Try it: Exactly reproduce the line containing "# camera: 70 degrees right, 5 degrees down" and all later lines to the end of the entries, leaving the pictures out of your copy.

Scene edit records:
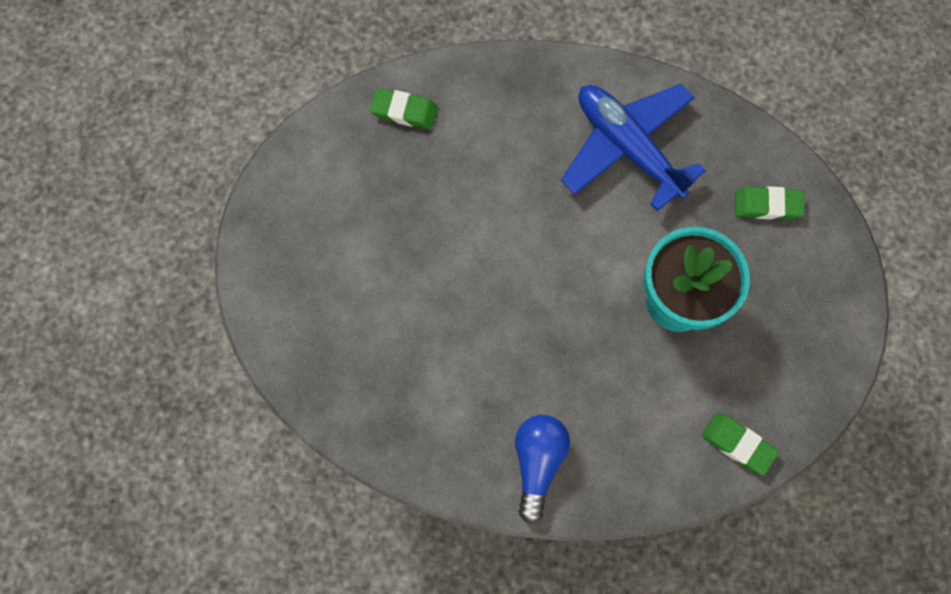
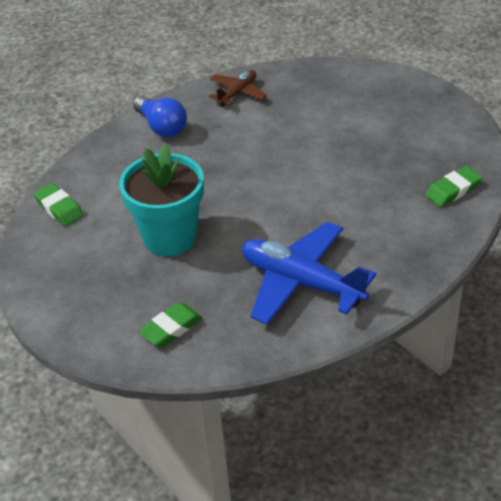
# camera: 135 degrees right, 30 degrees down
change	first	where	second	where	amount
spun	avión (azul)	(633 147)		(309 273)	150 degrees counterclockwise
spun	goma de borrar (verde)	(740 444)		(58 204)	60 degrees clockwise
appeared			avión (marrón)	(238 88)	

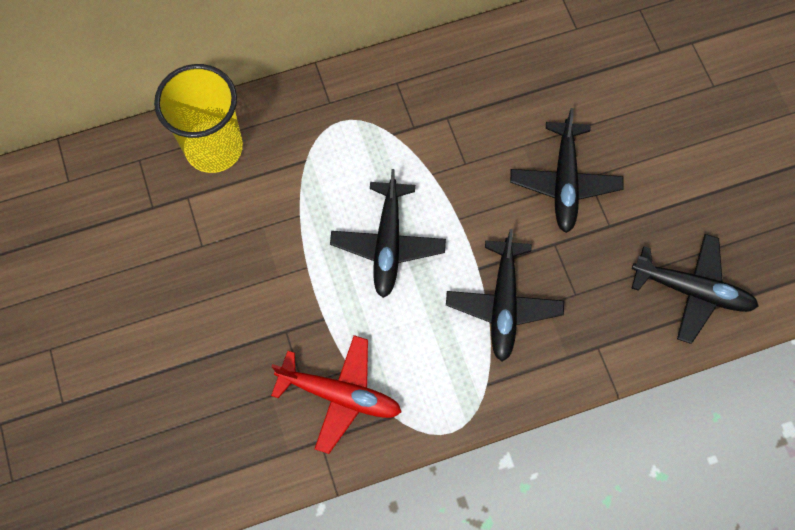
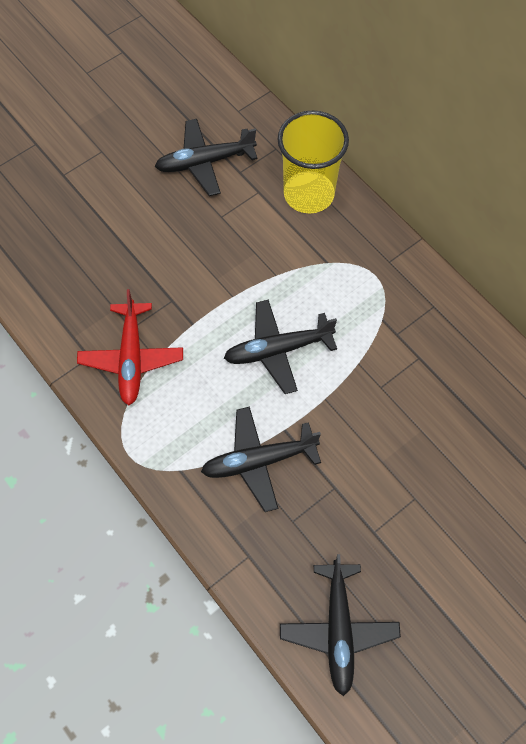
# camera: 70 degrees right, 5 degrees down
change	first	where	second	where	amount
relocated	avión (negro)	(566 170)		(206 157)	

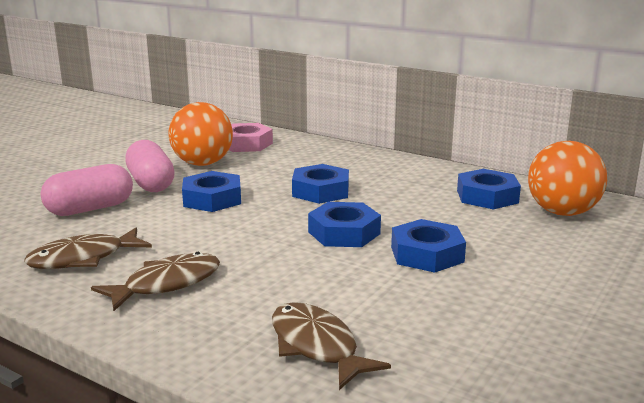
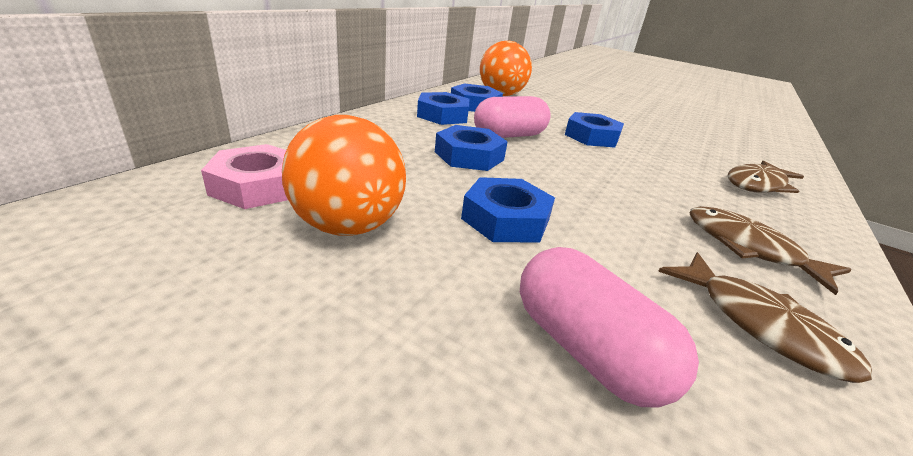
# camera: 95 degrees left, 10 degrees up
change	first	where	second	where	amount
relocated	cápsula (rosa)	(150 166)		(512 117)	
relocated	tuerca (azul)	(344 224)		(443 108)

Your solution:
# camera: 70 degrees right, 5 degrees down
change	first	where	second	where	amount
relocated	avión (negro)	(566 170)		(206 157)	

# camera: 95 degrees left, 10 degrees up
change	first	where	second	where	amount
relocated	cápsula (rosa)	(150 166)		(512 117)	
relocated	tuerca (azul)	(344 224)		(443 108)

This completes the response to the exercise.